◆ **Problem**
Check every line of the data below for the word "DGND". Copy the ones that have it.

◆ **Input for this task**

######

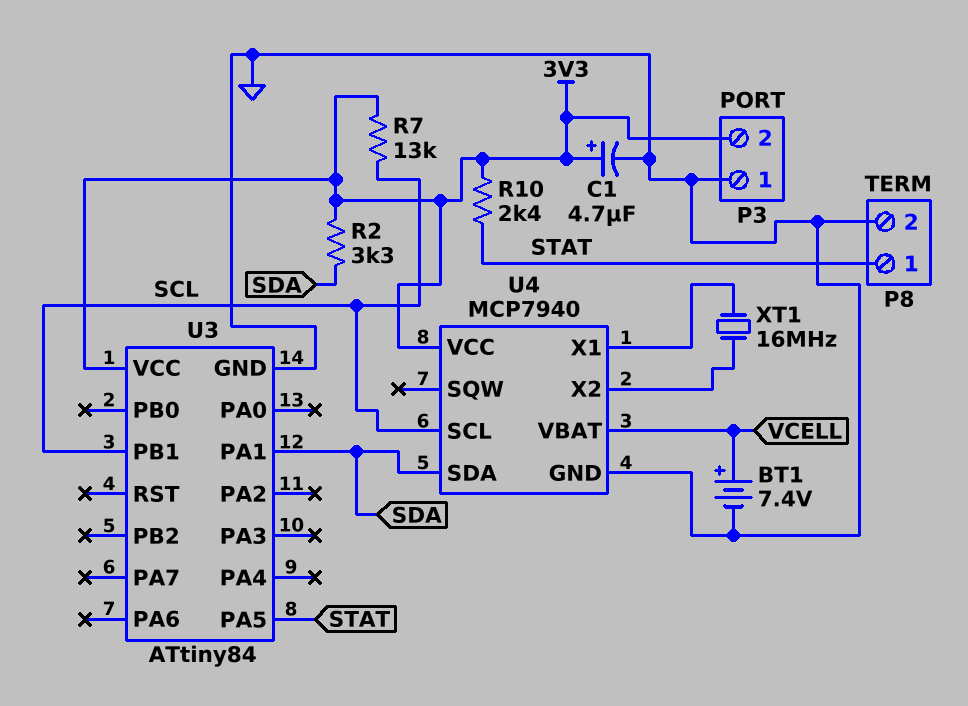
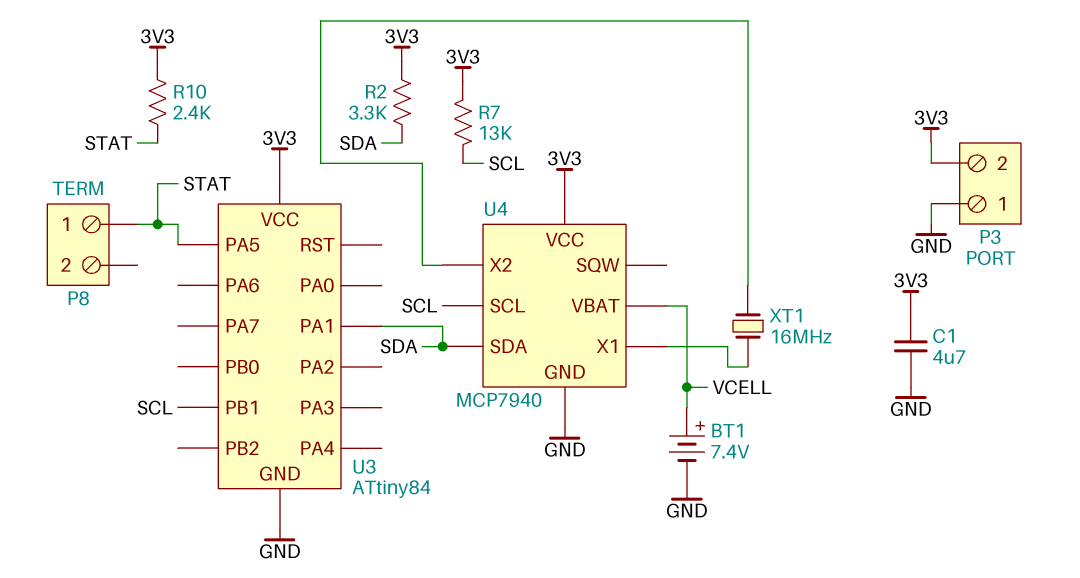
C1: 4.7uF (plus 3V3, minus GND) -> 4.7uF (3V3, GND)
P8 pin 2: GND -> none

######

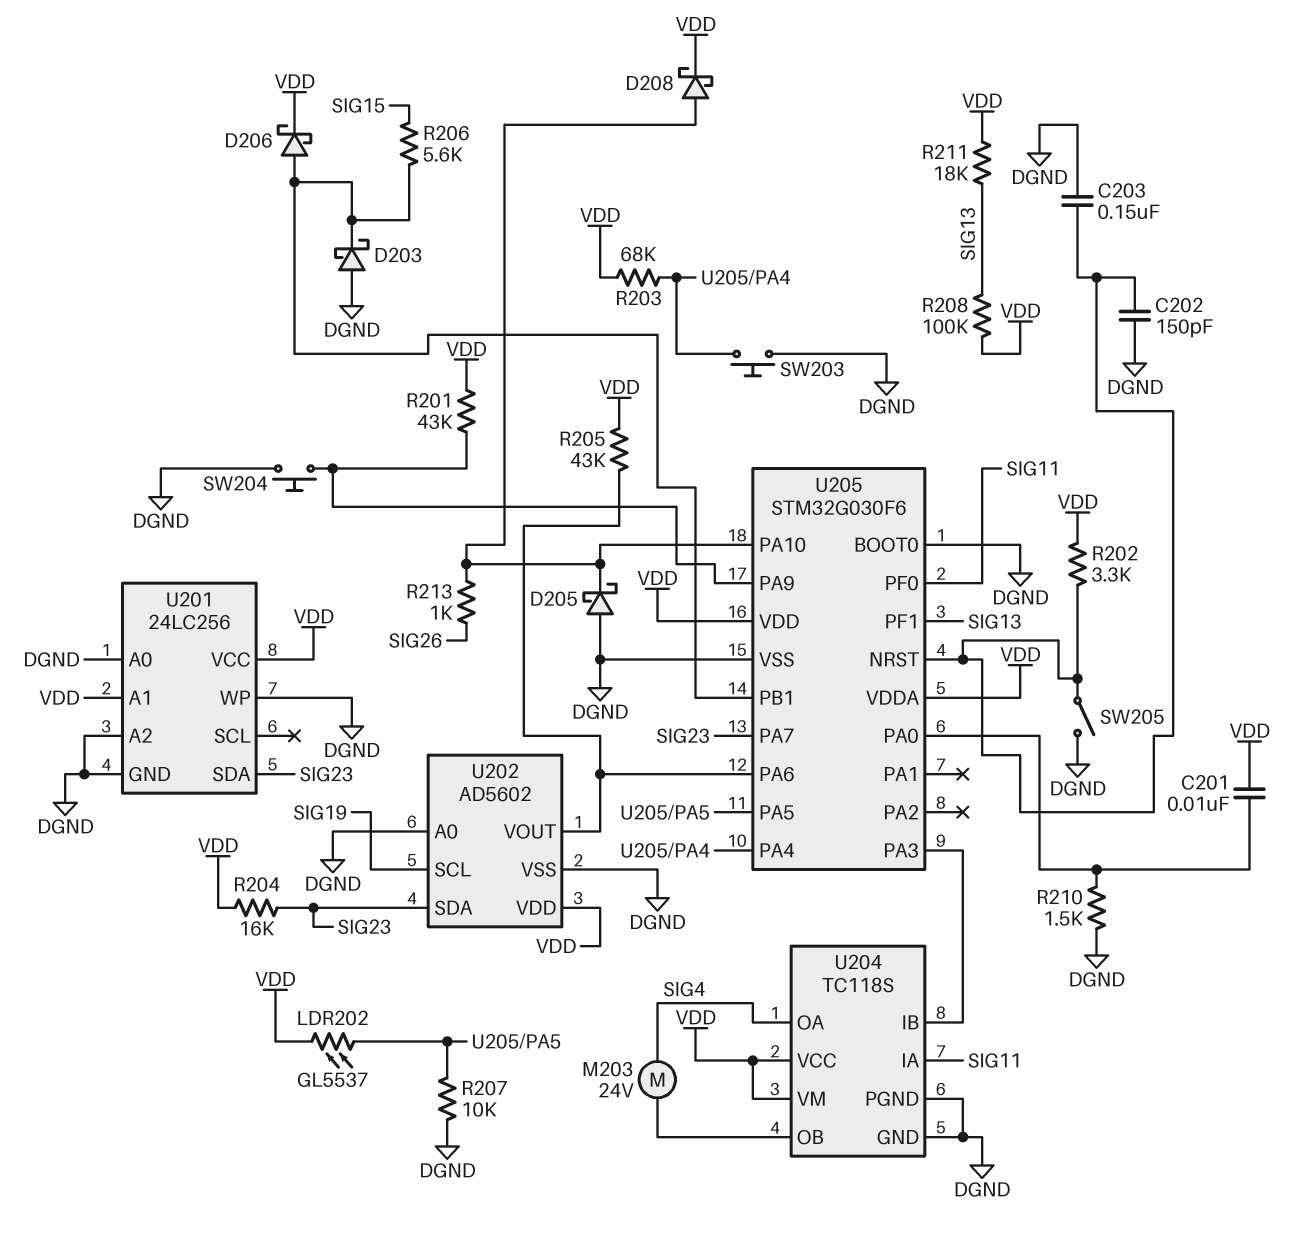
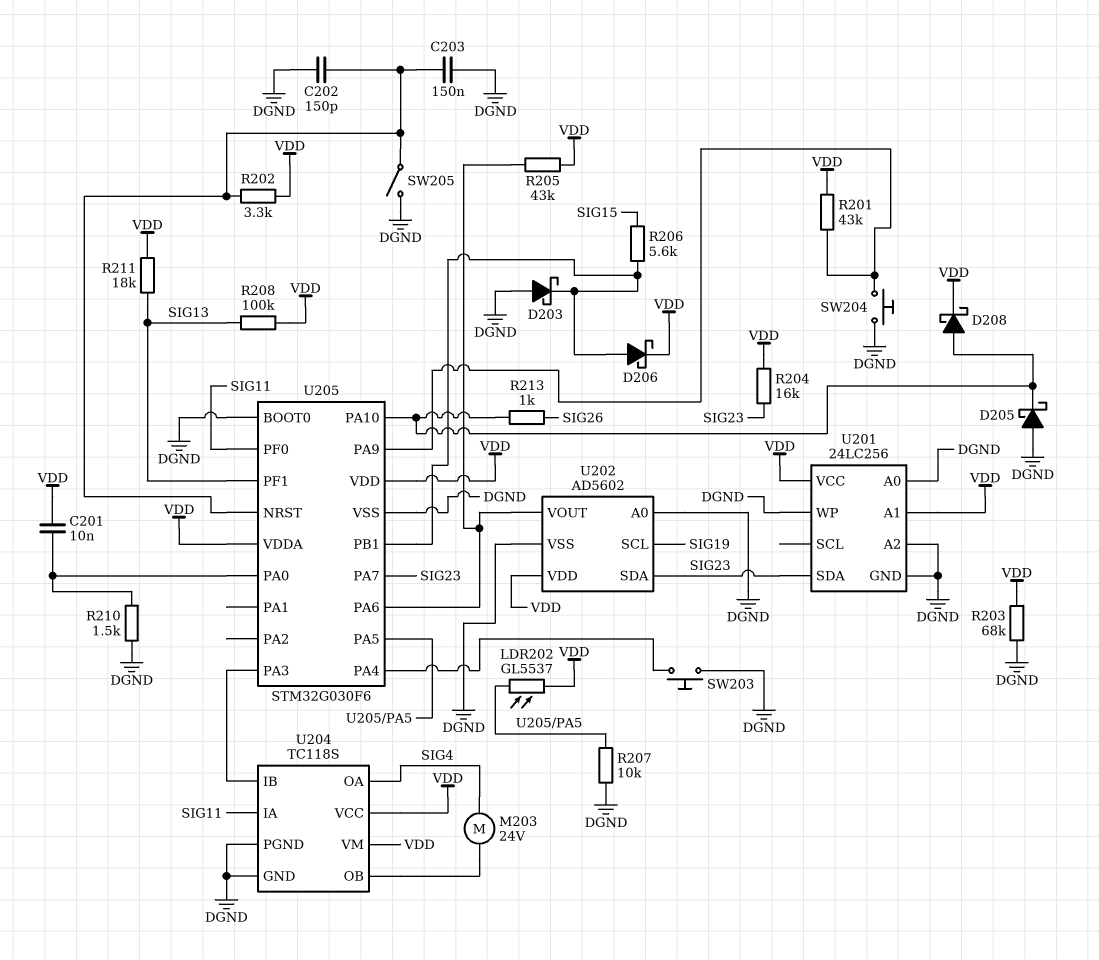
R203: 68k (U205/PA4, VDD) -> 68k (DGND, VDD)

######

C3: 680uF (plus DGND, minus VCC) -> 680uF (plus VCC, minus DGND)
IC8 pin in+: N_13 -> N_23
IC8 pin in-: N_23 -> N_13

######

◆ **Response to the task**
R203: 68k (U205/PA4, VDD) -> 68k (DGND, VDD)
C3: 680uF (plus DGND, minus VCC) -> 680uF (plus VCC, minus DGND)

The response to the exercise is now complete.